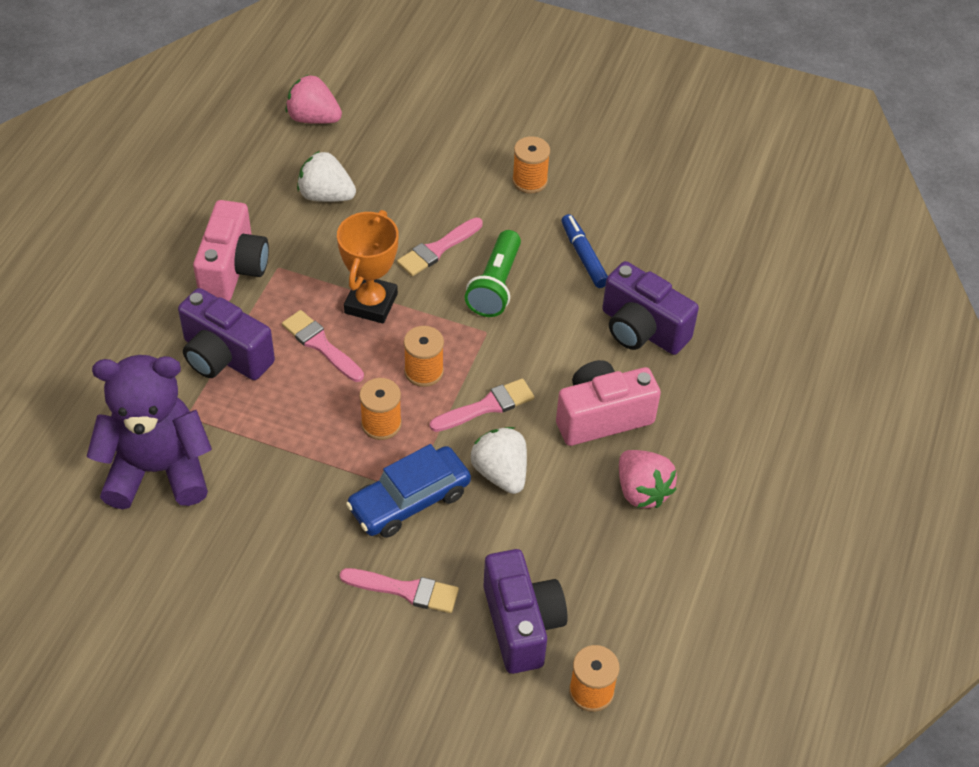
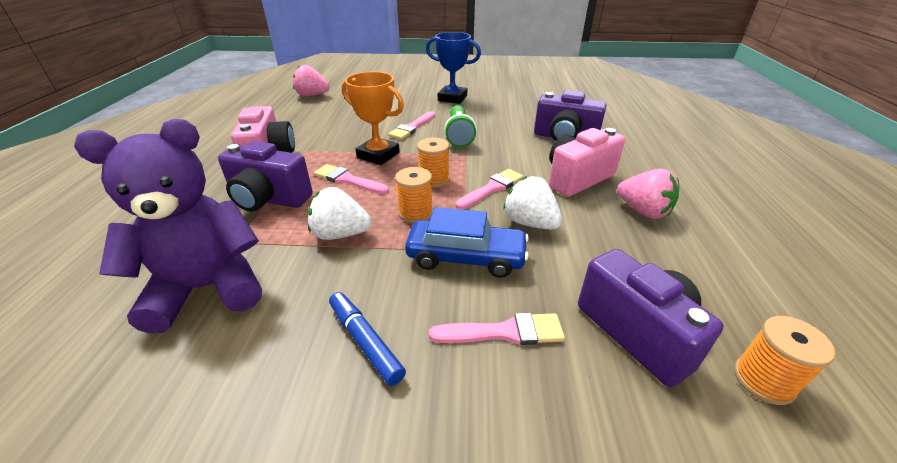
camera: 15 degrees left, 15 degrees down
white strawberry [297,151,356,202] -> white strawberry moved to [308,187,372,240]
orange trophy [337,210,399,324] -> orange trophy turned 60 degrees counterclockwise [342,72,404,165]
blue car [346,444,471,538] -> blue car turned 120 degrees counterclockwise [405,207,529,278]
orange spool [512,136,550,193] -> blue trophy [426,32,481,104]
blue marker [561,214,608,288] -> blue marker moved to [329,292,406,386]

TASK INSTRUCTIONS: Could you set down verbatim the lines from the beginning of the entries above through the line containing "orange trophy [337,210,399,324]", both included, leaving out the pictures?

THE ANSWER:
camera: 15 degrees left, 15 degrees down
white strawberry [297,151,356,202] -> white strawberry moved to [308,187,372,240]
orange trophy [337,210,399,324] -> orange trophy turned 60 degrees counterclockwise [342,72,404,165]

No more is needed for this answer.